━━━━━ Provided records

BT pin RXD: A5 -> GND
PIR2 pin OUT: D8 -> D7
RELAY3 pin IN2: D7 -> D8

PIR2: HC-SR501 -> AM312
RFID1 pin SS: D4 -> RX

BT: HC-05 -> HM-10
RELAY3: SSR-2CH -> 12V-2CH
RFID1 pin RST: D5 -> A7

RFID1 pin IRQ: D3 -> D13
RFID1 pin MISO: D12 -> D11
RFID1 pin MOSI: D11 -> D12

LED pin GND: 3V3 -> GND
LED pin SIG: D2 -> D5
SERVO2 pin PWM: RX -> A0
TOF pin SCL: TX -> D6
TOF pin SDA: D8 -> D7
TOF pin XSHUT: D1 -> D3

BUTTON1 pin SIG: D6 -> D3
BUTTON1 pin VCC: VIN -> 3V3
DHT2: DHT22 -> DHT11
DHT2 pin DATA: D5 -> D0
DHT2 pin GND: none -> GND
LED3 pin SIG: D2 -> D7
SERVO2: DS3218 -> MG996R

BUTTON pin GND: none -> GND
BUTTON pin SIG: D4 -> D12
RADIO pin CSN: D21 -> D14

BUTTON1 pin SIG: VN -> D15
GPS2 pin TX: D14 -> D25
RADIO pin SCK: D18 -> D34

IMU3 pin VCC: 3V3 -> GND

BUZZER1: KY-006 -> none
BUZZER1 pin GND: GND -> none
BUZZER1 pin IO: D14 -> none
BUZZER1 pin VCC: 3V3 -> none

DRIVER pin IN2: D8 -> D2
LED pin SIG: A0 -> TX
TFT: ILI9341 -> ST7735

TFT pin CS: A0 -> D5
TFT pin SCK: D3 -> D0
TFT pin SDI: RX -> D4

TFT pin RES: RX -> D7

━━━━━━━━━━

Work task:
Retyping every entry exactly is the whole of the task.

Written solution:
BT pin RXD: A5 -> GND
PIR2 pin OUT: D8 -> D7
RELAY3 pin IN2: D7 -> D8

PIR2: HC-SR501 -> AM312
RFID1 pin SS: D4 -> RX

BT: HC-05 -> HM-10
RELAY3: SSR-2CH -> 12V-2CH
RFID1 pin RST: D5 -> A7

RFID1 pin IRQ: D3 -> D13
RFID1 pin MISO: D12 -> D11
RFID1 pin MOSI: D11 -> D12

LED pin GND: 3V3 -> GND
LED pin SIG: D2 -> D5
SERVO2 pin PWM: RX -> A0
TOF pin SCL: TX -> D6
TOF pin SDA: D8 -> D7
TOF pin XSHUT: D1 -> D3

BUTTON1 pin SIG: D6 -> D3
BUTTON1 pin VCC: VIN -> 3V3
DHT2: DHT22 -> DHT11
DHT2 pin DATA: D5 -> D0
DHT2 pin GND: none -> GND
LED3 pin SIG: D2 -> D7
SERVO2: DS3218 -> MG996R

BUTTON pin GND: none -> GND
BUTTON pin SIG: D4 -> D12
RADIO pin CSN: D21 -> D14

BUTTON1 pin SIG: VN -> D15
GPS2 pin TX: D14 -> D25
RADIO pin SCK: D18 -> D34

IMU3 pin VCC: 3V3 -> GND

BUZZER1: KY-006 -> none
BUZZER1 pin GND: GND -> none
BUZZER1 pin IO: D14 -> none
BUZZER1 pin VCC: 3V3 -> none

DRIVER pin IN2: D8 -> D2
LED pin SIG: A0 -> TX
TFT: ILI9341 -> ST7735

TFT pin CS: A0 -> D5
TFT pin SCK: D3 -> D0
TFT pin SDI: RX -> D4

TFT pin RES: RX -> D7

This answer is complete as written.